■ **WORK TO BE COMPLETED**
With pictures left out, only the lines from the one containing "P1 pin 1: GND -> n3" through the end of the records should be reproduced exactly, please.

■ **DATA FOR THIS EXERCISE**

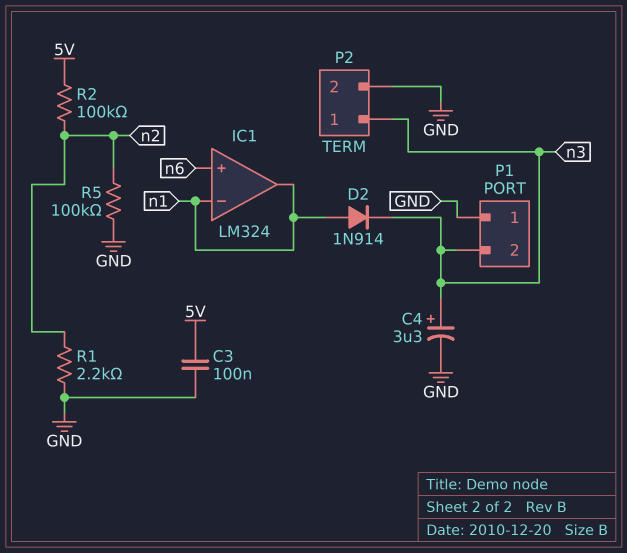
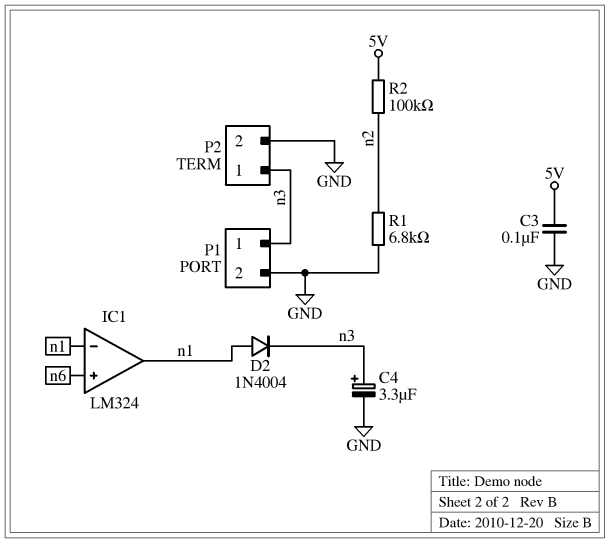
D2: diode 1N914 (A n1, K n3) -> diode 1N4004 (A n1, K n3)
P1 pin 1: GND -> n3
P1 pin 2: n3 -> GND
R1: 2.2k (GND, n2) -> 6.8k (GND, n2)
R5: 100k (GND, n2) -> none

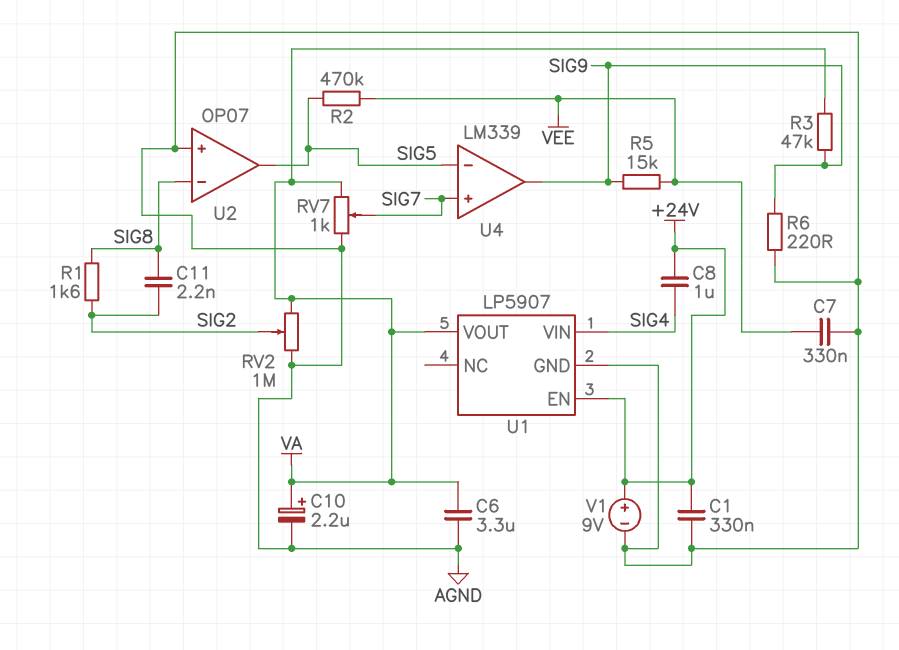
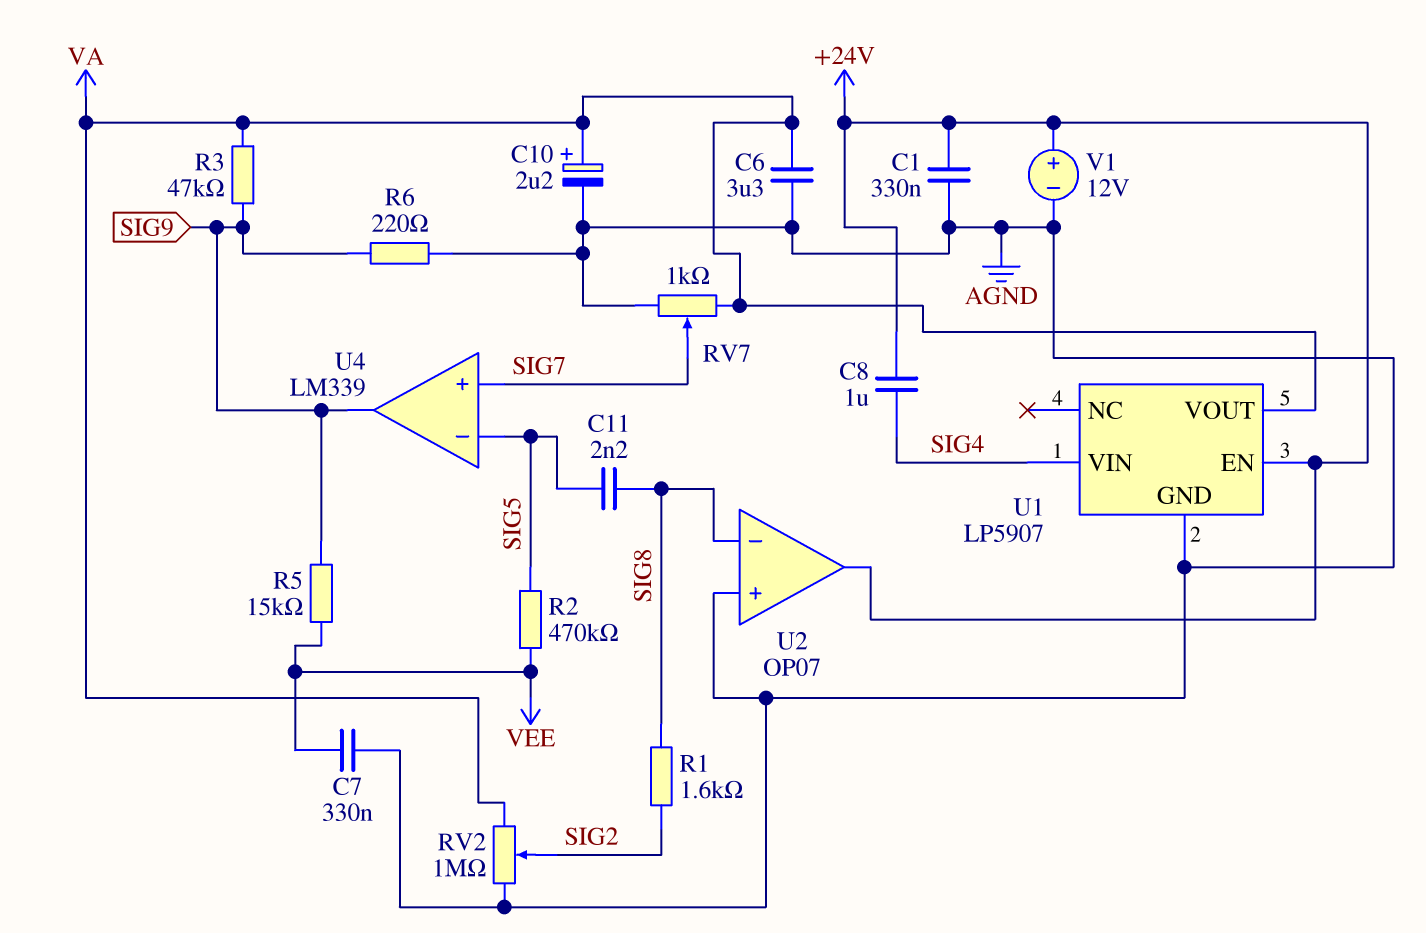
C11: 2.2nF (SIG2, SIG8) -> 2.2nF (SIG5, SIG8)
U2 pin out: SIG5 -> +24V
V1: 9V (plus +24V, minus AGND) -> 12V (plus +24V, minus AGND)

■ **SOLUTION FOR THIS EXERCISE**
P1 pin 1: GND -> n3
P1 pin 2: n3 -> GND
R1: 2.2k (GND, n2) -> 6.8k (GND, n2)
R5: 100k (GND, n2) -> none

C11: 2.2nF (SIG2, SIG8) -> 2.2nF (SIG5, SIG8)
U2 pin out: SIG5 -> +24V
V1: 9V (plus +24V, minus AGND) -> 12V (plus +24V, minus AGND)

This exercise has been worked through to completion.